AVAILABLE DATA.
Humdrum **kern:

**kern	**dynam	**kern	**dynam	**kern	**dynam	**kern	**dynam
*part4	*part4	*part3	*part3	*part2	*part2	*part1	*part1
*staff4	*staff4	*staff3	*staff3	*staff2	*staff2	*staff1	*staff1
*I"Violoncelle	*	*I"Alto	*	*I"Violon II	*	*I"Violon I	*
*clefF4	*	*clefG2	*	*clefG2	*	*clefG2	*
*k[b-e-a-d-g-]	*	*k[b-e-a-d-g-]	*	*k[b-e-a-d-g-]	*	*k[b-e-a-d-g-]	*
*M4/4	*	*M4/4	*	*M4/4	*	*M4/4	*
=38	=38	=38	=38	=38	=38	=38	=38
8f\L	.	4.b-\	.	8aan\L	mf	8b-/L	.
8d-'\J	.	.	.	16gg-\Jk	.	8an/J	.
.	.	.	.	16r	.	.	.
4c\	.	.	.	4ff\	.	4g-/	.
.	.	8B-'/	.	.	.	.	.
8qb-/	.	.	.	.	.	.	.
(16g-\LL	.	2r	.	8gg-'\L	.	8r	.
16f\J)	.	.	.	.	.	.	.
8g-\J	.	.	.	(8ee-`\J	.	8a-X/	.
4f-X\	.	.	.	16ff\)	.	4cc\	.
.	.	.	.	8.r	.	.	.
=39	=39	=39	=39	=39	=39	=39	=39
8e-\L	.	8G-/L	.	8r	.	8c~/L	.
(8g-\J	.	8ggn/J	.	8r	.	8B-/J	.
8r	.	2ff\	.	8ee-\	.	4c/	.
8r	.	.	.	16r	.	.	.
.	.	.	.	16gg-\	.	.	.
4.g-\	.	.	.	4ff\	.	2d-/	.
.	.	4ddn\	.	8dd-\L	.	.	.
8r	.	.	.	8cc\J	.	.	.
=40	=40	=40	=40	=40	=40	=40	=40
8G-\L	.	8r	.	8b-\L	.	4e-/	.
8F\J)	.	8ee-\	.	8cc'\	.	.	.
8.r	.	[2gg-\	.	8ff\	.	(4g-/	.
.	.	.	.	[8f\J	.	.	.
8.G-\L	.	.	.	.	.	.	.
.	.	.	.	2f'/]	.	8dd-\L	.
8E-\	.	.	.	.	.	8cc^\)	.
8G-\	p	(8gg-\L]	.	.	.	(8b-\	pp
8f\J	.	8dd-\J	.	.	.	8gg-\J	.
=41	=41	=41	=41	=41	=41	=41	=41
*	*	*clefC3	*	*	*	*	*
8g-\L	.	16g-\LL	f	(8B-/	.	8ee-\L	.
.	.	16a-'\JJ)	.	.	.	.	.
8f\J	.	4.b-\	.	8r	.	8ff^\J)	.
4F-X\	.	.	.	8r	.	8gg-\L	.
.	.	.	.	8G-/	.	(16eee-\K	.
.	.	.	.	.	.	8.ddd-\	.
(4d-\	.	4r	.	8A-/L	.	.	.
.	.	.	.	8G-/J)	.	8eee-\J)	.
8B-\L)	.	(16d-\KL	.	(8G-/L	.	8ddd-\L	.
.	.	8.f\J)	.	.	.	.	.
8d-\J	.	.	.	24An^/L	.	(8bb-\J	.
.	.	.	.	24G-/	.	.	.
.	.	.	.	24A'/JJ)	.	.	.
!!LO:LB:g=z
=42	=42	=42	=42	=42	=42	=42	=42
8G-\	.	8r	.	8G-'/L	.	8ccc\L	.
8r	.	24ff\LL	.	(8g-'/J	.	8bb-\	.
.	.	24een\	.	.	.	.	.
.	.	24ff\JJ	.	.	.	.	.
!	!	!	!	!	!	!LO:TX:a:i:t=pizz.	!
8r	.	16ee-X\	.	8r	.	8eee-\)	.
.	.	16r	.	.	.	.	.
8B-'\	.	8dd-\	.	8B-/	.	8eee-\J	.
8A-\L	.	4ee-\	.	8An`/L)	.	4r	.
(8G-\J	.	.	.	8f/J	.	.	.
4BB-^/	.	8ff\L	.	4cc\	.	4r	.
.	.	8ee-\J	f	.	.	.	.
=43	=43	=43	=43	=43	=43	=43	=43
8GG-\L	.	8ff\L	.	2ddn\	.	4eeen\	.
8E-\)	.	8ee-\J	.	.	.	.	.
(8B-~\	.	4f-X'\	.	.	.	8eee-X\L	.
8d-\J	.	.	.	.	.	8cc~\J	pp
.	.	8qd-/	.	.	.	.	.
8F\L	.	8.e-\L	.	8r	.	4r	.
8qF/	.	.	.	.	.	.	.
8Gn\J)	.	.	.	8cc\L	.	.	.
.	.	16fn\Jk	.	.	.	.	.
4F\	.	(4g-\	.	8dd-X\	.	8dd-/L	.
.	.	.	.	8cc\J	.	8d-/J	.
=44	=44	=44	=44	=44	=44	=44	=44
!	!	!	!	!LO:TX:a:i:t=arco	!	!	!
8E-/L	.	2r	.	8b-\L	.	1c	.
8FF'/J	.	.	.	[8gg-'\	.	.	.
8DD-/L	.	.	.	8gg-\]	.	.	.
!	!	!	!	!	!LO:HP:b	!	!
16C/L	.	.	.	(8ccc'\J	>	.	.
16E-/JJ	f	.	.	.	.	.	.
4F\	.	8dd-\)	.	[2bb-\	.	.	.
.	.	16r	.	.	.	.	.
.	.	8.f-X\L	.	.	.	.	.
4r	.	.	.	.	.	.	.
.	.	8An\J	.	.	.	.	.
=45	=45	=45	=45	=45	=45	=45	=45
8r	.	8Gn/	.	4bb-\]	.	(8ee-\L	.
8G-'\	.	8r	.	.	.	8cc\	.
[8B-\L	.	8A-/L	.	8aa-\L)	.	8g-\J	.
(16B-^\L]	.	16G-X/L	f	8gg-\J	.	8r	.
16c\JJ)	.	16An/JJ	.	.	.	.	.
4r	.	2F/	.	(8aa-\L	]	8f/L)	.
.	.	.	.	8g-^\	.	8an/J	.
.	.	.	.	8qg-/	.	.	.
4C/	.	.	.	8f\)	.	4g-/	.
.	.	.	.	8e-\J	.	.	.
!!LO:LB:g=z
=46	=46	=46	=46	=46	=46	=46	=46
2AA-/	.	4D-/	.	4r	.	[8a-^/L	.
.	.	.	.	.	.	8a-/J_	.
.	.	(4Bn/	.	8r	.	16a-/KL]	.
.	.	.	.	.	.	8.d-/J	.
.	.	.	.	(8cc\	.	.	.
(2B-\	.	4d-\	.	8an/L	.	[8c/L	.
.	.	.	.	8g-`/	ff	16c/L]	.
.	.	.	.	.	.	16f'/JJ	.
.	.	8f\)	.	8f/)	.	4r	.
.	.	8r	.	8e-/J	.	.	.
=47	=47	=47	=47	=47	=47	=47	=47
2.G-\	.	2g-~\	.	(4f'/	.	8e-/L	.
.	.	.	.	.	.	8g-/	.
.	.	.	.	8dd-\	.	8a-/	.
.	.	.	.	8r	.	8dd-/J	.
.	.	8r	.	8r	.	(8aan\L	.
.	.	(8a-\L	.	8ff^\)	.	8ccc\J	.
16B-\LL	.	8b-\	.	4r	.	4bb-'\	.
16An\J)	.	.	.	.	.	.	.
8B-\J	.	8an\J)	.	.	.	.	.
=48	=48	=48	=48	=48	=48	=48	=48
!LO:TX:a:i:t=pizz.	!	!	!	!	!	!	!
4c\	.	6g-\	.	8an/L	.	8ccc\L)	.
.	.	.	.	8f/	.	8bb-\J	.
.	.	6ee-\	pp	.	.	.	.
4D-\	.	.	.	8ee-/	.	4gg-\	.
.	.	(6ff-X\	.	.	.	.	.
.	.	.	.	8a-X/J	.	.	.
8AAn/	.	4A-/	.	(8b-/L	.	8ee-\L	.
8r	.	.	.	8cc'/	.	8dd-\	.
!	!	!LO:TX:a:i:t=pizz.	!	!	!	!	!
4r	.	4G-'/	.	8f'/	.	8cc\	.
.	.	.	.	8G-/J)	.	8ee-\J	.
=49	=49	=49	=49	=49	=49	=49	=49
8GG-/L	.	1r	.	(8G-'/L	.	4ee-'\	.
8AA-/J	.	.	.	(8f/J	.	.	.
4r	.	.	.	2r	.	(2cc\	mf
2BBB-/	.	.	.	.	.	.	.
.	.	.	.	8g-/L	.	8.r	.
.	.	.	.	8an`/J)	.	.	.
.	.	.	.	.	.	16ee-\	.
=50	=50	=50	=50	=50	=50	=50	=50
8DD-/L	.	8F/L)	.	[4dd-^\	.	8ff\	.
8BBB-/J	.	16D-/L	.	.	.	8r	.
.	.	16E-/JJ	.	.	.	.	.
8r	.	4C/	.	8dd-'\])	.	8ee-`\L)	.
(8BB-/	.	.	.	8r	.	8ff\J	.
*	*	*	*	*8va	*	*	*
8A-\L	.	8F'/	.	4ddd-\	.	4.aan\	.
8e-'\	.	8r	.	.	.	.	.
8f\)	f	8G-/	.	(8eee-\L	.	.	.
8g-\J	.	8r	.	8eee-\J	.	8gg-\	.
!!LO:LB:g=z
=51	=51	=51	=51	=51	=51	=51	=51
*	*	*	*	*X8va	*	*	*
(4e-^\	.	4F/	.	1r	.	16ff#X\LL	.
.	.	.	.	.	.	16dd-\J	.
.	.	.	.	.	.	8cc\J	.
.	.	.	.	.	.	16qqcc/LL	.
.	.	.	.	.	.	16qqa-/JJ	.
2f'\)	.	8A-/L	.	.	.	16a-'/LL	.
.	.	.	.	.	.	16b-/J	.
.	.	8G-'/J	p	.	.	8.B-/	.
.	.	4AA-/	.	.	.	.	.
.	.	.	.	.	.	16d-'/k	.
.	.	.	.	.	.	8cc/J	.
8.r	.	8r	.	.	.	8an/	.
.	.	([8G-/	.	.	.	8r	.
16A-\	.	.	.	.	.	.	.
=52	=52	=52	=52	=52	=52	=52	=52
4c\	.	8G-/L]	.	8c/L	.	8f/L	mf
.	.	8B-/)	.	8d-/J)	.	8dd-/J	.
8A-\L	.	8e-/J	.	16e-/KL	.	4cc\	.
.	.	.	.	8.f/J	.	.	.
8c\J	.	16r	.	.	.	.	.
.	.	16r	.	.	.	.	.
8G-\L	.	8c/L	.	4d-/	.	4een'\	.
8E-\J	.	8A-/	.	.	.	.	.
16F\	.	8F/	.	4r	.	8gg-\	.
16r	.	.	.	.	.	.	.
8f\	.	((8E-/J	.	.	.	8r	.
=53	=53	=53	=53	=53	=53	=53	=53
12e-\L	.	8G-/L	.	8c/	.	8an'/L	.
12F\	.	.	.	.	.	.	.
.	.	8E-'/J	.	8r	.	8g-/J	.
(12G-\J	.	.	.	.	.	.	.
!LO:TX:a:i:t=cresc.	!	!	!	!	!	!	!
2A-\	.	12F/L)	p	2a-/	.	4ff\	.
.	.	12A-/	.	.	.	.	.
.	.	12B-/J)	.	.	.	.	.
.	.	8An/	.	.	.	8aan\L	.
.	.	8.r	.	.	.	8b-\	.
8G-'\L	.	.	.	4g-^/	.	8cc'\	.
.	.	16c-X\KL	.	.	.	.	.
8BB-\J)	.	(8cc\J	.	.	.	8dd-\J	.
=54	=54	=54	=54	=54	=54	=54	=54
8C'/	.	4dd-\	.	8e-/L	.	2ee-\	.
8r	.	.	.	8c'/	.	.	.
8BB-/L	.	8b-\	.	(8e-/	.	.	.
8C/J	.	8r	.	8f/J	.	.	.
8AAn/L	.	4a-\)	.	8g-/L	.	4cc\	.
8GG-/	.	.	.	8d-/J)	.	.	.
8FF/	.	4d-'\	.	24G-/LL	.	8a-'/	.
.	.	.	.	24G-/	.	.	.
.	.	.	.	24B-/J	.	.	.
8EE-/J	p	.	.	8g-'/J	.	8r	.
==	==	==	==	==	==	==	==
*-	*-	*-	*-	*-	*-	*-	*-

REQUEST. Count the lines in the records above that contain the string "kern", matching case exactly, and give only the number.

RESULT. 2